▶ THE TASK: Using the records below, output the stretch that opens with the line containing "camera: 70 degrees right, 15 degrees up" and closes with the line containing "(405, 328) = (200, 302): red", exactly and including both lines, with nothing more.

▶ ENTRIES PROVIDED:
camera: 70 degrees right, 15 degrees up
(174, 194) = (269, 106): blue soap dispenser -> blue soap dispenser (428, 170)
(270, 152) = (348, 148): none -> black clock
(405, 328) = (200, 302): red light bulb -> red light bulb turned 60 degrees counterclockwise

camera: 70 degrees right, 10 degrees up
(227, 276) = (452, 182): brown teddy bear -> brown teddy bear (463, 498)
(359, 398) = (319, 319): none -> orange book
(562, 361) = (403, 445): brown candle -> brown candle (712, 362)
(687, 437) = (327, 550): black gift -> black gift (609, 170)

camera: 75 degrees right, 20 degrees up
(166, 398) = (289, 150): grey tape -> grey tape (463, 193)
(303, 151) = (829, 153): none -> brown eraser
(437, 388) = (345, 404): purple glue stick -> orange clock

...

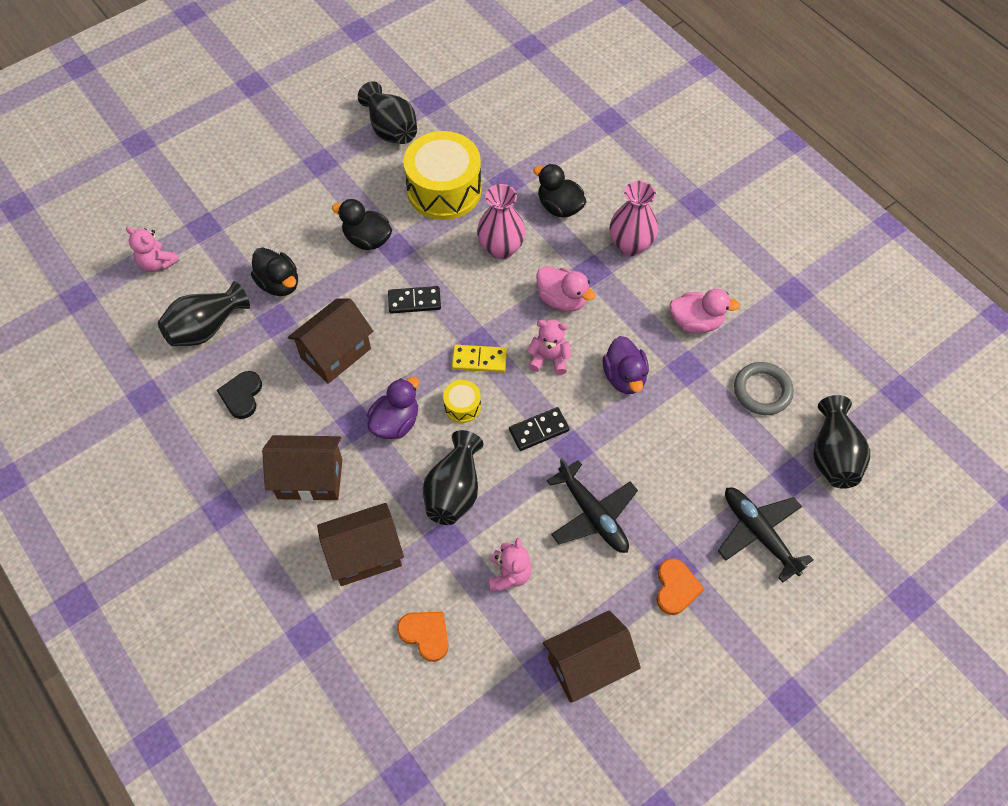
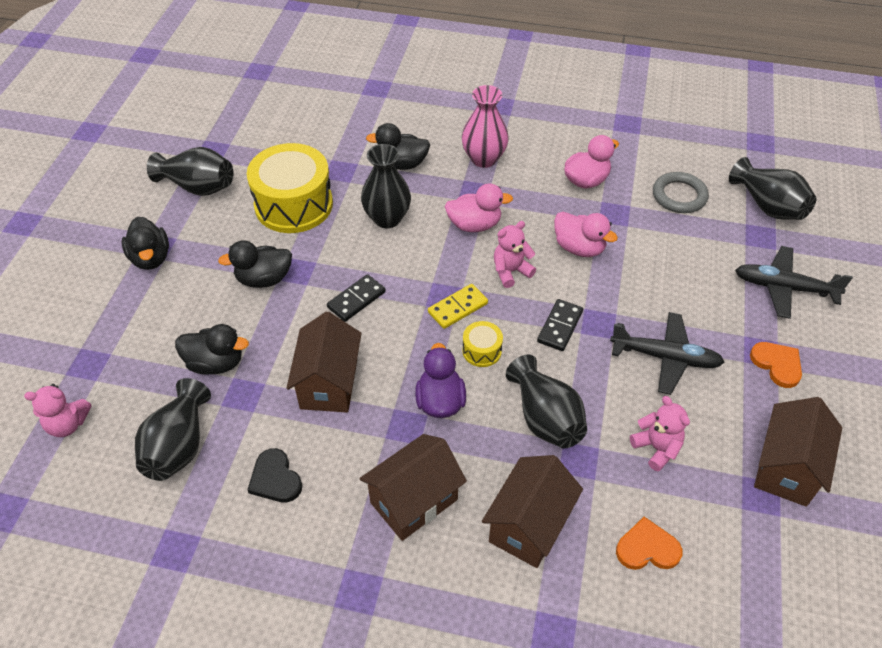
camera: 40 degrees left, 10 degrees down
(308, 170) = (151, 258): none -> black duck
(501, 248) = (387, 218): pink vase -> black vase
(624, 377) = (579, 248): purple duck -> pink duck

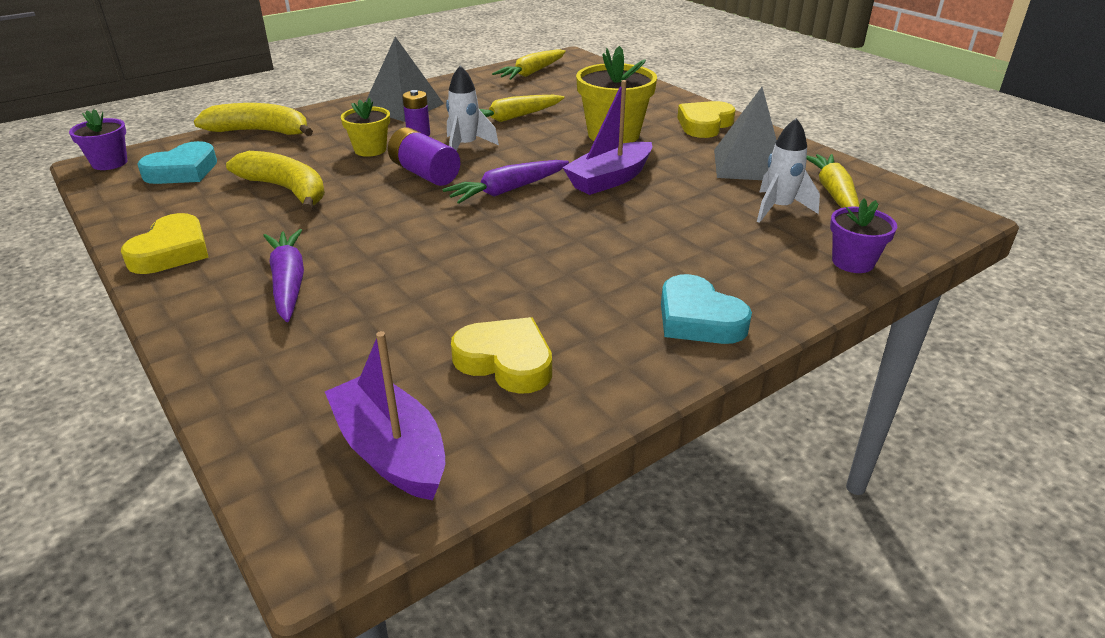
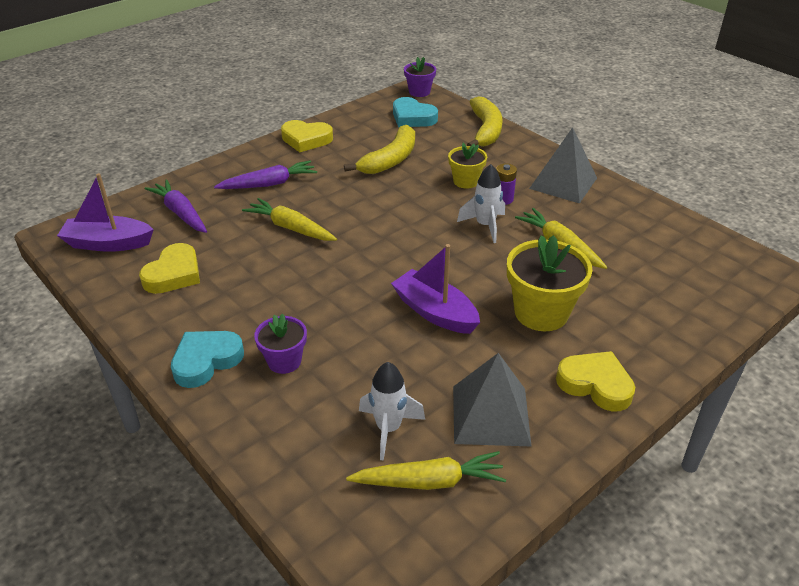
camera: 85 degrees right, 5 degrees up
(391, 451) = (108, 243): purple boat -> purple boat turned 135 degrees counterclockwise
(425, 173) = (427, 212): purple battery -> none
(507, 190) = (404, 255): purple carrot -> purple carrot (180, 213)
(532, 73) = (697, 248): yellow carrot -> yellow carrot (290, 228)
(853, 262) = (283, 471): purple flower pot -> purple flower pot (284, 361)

▶ RESPONSE FOR THIS EXERCISE:
camera: 70 degrees right, 15 degrees up
(174, 194) = (269, 106): blue soap dispenser -> blue soap dispenser (428, 170)
(270, 152) = (348, 148): none -> black clock
(405, 328) = (200, 302): red light bulb -> red light bulb turned 60 degrees counterclockwise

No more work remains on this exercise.